Given material:
-----

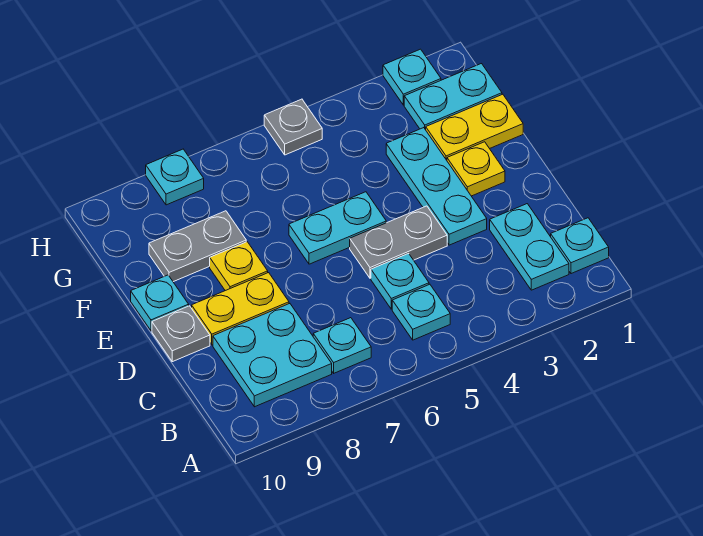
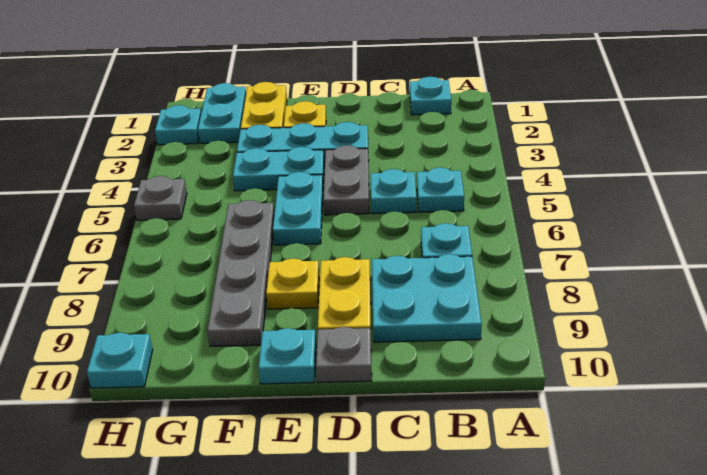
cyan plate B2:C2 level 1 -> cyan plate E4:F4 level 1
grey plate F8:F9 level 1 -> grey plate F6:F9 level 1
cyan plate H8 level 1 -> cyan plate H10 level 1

-----

Required action:
Look through the material above for the string "cyan" and copy each line that has it.

Finished exercise:
cyan plate B2:C2 level 1 -> cyan plate E4:F4 level 1
cyan plate H8 level 1 -> cyan plate H10 level 1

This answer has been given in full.